Give back, unchanged, the line containing "black cylinder: 0 -> 1" and every line after it up to the end of the listing.

(Beginning of Stored data)

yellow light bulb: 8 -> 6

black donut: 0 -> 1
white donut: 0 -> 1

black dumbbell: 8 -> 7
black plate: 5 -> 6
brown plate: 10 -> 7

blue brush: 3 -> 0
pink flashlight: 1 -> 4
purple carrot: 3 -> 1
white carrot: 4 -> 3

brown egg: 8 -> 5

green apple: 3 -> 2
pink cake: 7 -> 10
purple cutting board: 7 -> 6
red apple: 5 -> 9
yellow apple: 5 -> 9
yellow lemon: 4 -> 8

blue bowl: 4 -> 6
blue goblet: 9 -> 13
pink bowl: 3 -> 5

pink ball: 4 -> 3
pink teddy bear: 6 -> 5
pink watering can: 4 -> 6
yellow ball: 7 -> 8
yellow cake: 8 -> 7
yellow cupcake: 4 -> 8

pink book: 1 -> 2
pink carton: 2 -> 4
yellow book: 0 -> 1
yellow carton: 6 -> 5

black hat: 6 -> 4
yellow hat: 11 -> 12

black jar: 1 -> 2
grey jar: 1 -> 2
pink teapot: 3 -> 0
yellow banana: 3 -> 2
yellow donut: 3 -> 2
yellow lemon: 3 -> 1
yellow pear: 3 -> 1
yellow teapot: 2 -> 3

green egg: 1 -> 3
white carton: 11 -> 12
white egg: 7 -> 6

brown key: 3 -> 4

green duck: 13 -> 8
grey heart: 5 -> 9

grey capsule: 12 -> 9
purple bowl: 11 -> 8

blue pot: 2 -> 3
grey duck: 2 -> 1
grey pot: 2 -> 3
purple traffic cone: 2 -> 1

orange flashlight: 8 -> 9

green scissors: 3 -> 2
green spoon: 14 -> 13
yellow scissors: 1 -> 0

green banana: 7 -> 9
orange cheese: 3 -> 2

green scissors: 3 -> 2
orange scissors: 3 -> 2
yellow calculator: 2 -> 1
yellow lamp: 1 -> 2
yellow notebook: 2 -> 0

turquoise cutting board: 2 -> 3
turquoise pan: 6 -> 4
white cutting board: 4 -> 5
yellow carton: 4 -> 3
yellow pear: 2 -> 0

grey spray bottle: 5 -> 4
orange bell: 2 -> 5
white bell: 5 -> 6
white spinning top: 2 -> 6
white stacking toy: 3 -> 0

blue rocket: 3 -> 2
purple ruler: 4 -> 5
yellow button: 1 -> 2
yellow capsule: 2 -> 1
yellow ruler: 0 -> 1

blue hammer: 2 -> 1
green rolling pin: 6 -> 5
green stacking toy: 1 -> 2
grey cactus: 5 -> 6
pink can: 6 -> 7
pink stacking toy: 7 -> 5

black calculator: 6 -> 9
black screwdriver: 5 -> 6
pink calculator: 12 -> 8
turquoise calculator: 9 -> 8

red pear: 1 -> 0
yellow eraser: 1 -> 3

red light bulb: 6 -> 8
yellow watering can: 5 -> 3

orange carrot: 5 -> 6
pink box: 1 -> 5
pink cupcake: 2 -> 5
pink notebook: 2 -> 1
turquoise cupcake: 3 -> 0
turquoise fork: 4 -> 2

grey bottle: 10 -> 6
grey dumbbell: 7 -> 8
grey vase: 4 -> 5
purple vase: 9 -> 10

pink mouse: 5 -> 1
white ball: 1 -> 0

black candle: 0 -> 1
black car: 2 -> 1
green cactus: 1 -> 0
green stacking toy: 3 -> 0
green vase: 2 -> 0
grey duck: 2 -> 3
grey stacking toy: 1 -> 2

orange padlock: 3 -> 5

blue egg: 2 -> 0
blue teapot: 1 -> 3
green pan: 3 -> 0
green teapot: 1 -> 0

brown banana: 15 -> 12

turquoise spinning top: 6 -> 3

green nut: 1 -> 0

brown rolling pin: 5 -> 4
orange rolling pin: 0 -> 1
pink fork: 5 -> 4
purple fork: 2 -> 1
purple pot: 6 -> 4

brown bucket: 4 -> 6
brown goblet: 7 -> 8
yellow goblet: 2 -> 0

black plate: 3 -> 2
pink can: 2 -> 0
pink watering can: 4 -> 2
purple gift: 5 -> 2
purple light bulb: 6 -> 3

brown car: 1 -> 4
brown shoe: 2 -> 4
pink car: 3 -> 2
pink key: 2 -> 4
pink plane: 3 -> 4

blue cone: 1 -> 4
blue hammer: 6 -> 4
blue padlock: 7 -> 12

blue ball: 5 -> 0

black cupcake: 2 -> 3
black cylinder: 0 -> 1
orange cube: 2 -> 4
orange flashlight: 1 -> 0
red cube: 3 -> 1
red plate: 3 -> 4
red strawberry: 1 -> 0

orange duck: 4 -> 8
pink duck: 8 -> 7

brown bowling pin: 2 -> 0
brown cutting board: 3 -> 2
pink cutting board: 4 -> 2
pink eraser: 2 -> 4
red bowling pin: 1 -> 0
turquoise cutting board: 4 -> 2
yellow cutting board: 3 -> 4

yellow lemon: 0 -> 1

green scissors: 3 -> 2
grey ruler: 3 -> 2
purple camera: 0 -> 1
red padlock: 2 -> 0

(End of Stored data)

Completed task:
black cylinder: 0 -> 1
orange cube: 2 -> 4
orange flashlight: 1 -> 0
red cube: 3 -> 1
red plate: 3 -> 4
red strawberry: 1 -> 0

orange duck: 4 -> 8
pink duck: 8 -> 7

brown bowling pin: 2 -> 0
brown cutting board: 3 -> 2
pink cutting board: 4 -> 2
pink eraser: 2 -> 4
red bowling pin: 1 -> 0
turquoise cutting board: 4 -> 2
yellow cutting board: 3 -> 4

yellow lemon: 0 -> 1

green scissors: 3 -> 2
grey ruler: 3 -> 2
purple camera: 0 -> 1
red padlock: 2 -> 0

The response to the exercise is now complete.